++++ Supplied information ++++

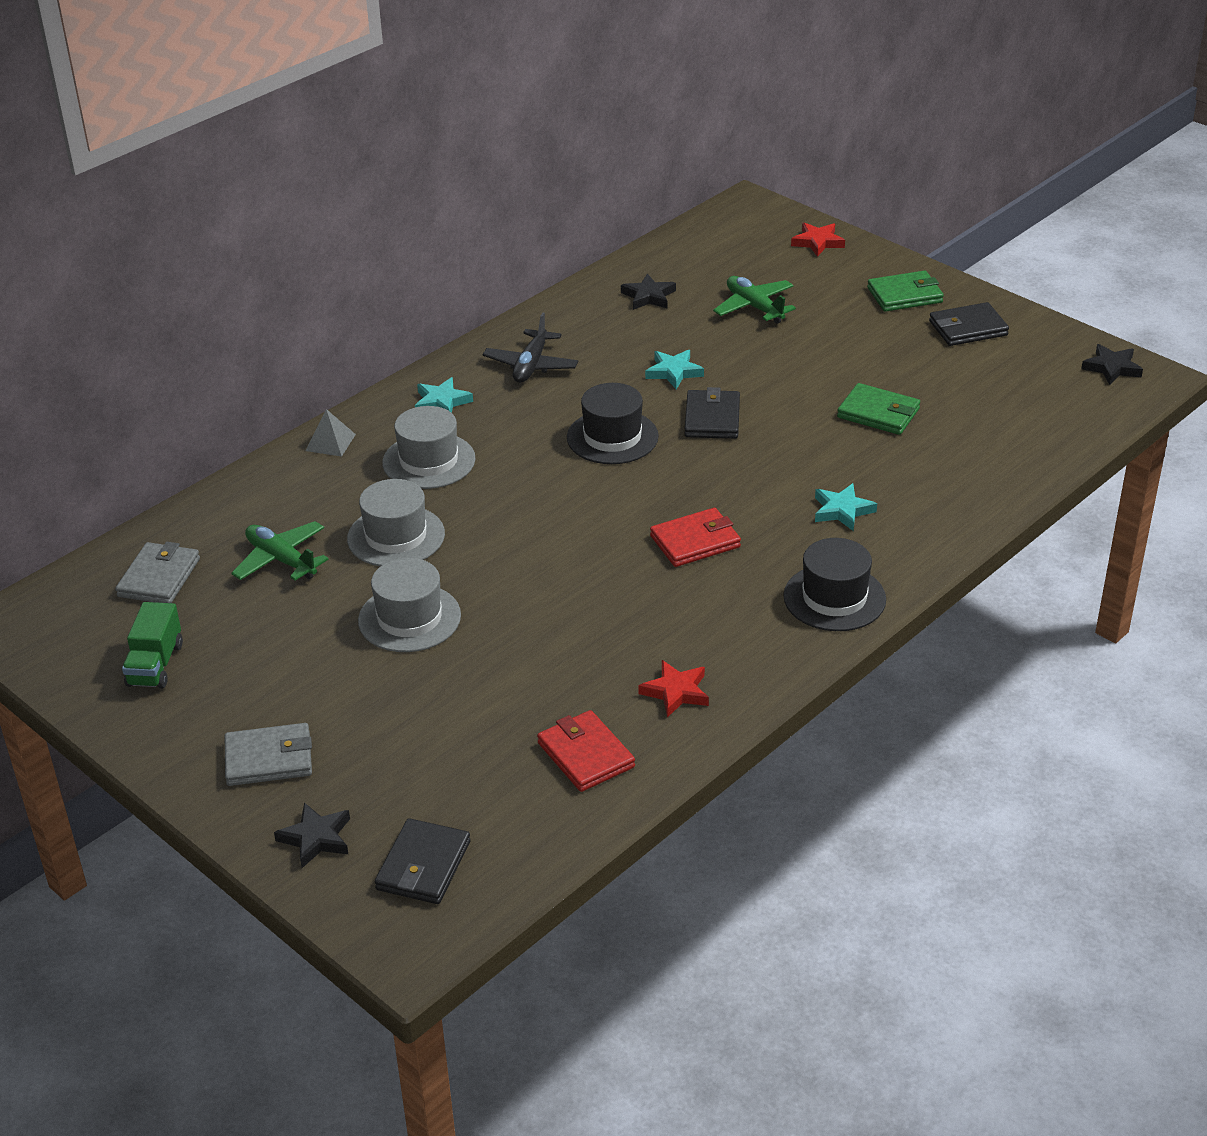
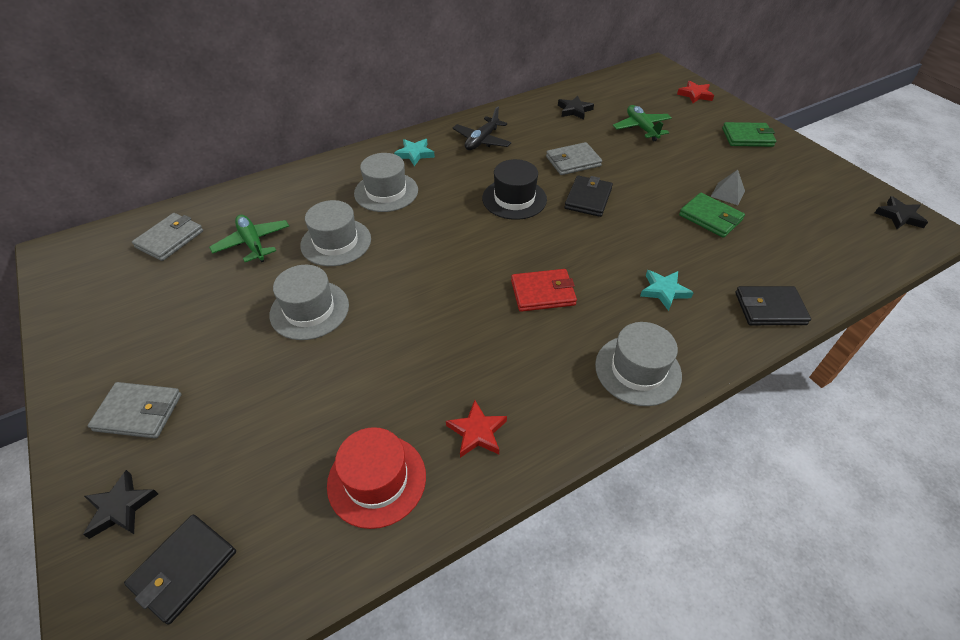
camera: 15 degrees right, 10 degrees up
(155, 665) = (120, 306): green truck -> none
(330, 442) = (332, 167): grey pyramid -> grey pyramid (727, 193)
(586, 755) = (377, 480): red wallet -> red hat
(674, 372) = (573, 161): turquoise star -> grey wallet
(834, 598) = (638, 370): black hat -> grey hat
(968, 328) = (789, 167): black wallet -> black wallet (770, 308)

++++

▸ **Activity**: Give back the listing exactly, with the pictures removed.

▸ **Result for this task**:
camera: 15 degrees right, 10 degrees up
(155, 665) = (120, 306): green truck -> none
(330, 442) = (332, 167): grey pyramid -> grey pyramid (727, 193)
(586, 755) = (377, 480): red wallet -> red hat
(674, 372) = (573, 161): turquoise star -> grey wallet
(834, 598) = (638, 370): black hat -> grey hat
(968, 328) = (789, 167): black wallet -> black wallet (770, 308)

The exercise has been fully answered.